---------- DATASET CONTENT ----------

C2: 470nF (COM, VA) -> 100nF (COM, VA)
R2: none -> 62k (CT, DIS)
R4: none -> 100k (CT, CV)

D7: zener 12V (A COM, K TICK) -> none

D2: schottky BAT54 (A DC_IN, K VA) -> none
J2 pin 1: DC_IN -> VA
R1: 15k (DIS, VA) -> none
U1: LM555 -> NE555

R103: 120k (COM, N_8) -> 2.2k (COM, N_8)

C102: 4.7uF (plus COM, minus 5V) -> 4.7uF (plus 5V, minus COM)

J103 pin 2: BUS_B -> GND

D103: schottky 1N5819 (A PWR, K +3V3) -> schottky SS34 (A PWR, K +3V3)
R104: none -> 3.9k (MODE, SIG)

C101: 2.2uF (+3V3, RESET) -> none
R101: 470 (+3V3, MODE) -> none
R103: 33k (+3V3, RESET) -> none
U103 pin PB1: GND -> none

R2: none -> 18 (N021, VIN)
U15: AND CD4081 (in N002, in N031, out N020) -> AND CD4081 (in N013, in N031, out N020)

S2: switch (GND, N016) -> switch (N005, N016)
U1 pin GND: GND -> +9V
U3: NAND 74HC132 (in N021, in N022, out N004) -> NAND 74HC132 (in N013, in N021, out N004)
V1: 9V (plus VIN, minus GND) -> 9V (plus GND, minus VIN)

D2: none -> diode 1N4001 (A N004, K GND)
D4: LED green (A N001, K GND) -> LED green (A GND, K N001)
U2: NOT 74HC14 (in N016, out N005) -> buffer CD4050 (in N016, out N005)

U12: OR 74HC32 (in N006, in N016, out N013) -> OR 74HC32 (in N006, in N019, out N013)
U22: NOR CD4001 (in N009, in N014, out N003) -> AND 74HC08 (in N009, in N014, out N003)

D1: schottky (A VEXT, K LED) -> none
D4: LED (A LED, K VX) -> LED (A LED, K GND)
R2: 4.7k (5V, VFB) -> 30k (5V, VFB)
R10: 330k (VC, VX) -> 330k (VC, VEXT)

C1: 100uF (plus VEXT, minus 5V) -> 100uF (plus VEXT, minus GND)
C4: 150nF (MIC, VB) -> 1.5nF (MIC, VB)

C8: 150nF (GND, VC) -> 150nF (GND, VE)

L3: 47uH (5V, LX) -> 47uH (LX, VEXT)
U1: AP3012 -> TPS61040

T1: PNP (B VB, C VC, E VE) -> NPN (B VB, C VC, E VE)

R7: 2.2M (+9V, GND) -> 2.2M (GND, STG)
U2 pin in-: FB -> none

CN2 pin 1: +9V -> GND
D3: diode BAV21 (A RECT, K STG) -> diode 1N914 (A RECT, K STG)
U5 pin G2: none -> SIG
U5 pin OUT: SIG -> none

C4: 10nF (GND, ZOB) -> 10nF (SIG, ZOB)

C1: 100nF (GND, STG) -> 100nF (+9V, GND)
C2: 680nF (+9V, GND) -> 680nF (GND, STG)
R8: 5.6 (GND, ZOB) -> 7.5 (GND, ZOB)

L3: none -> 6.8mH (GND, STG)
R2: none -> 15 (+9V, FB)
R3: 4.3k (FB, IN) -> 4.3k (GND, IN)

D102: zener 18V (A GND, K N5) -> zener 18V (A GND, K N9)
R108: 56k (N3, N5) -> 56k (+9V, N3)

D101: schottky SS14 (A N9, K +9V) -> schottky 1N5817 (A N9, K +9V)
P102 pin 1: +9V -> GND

----------

▶ EXERCISE PROMPT
Of the lines above, extract only those from the line with "C4: 150nF (MIC, VB) -> 1.5nF (MIC, VB)" to the line with "CN2 pin 1: +9V -> GND", both included, exactly as written.

▶ REPLY TO THE EXERCISE
C4: 150nF (MIC, VB) -> 1.5nF (MIC, VB)

C8: 150nF (GND, VC) -> 150nF (GND, VE)

L3: 47uH (5V, LX) -> 47uH (LX, VEXT)
U1: AP3012 -> TPS61040

T1: PNP (B VB, C VC, E VE) -> NPN (B VB, C VC, E VE)

R7: 2.2M (+9V, GND) -> 2.2M (GND, STG)
U2 pin in-: FB -> none

CN2 pin 1: +9V -> GND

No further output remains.